- _WHAT YOU ARE ASKED TO DO_
Retrieve every line from the records in which the word "delete" occurs.

- _SOURCE RECORDS_

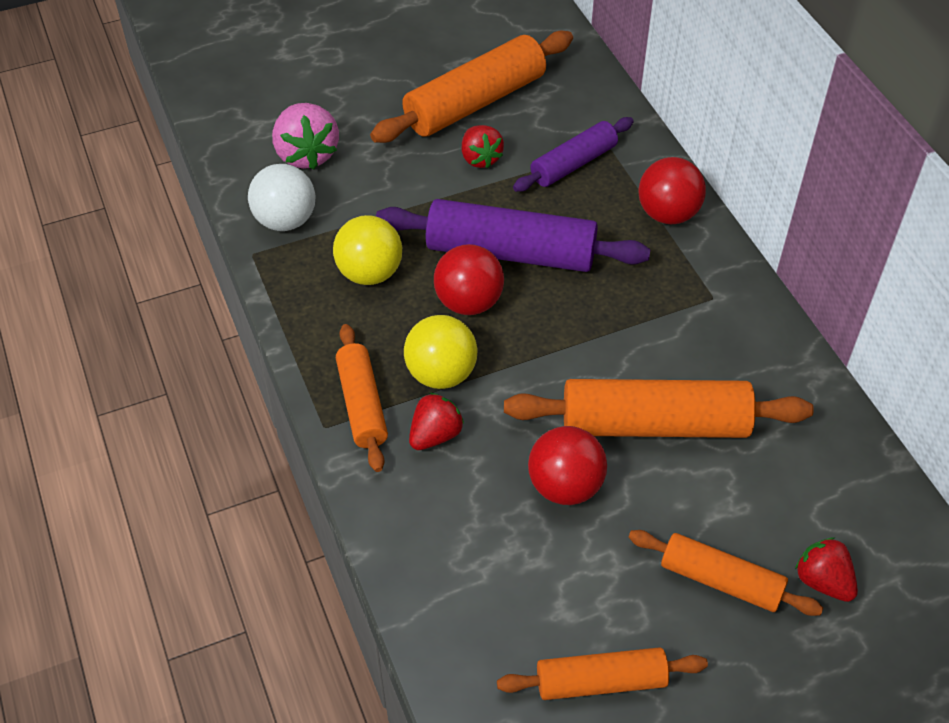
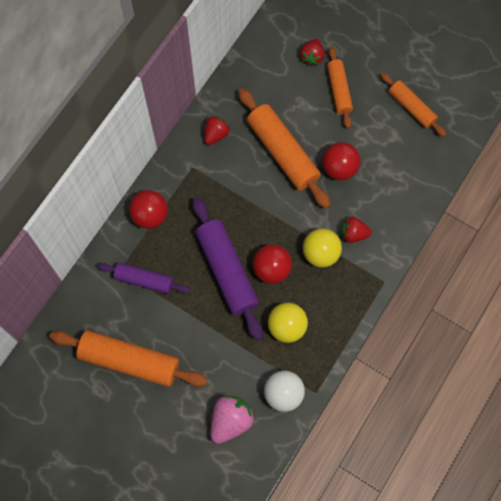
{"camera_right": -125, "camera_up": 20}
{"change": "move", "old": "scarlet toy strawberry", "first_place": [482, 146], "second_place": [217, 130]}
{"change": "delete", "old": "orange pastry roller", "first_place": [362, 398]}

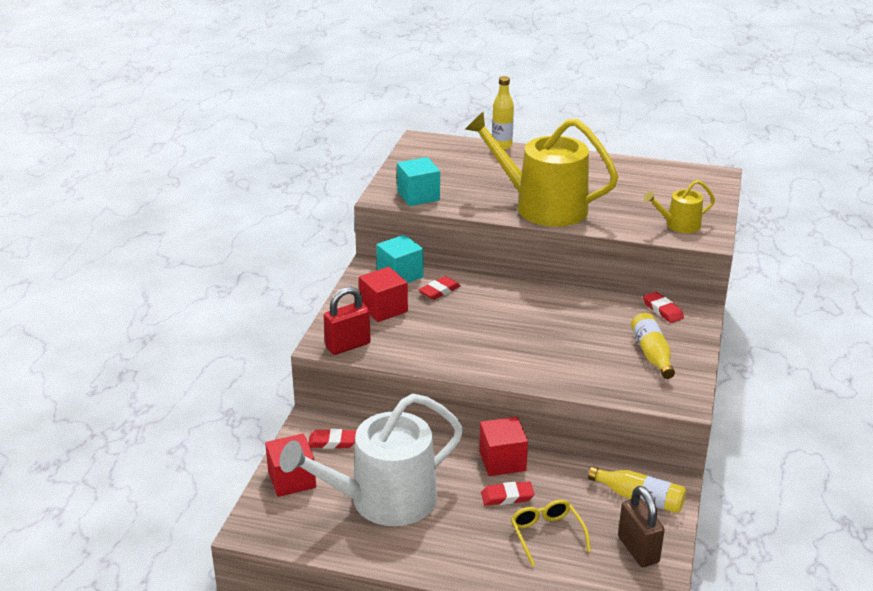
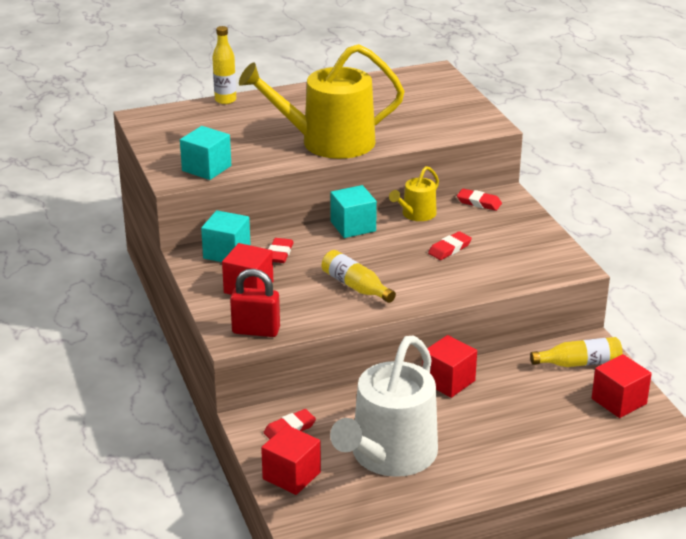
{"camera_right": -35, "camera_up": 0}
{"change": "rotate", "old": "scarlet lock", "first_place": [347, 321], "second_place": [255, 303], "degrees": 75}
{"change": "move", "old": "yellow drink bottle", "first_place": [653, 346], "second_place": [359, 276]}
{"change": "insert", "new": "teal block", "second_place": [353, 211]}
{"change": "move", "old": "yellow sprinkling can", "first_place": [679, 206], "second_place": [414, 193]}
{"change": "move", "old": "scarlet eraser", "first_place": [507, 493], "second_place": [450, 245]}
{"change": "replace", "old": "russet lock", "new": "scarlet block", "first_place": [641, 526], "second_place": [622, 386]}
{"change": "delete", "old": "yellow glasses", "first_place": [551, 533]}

- _SOLUTION TO THIS PROBLEM_
{"change": "delete", "old": "orange pastry roller", "first_place": [362, 398]}
{"change": "delete", "old": "yellow glasses", "first_place": [551, 533]}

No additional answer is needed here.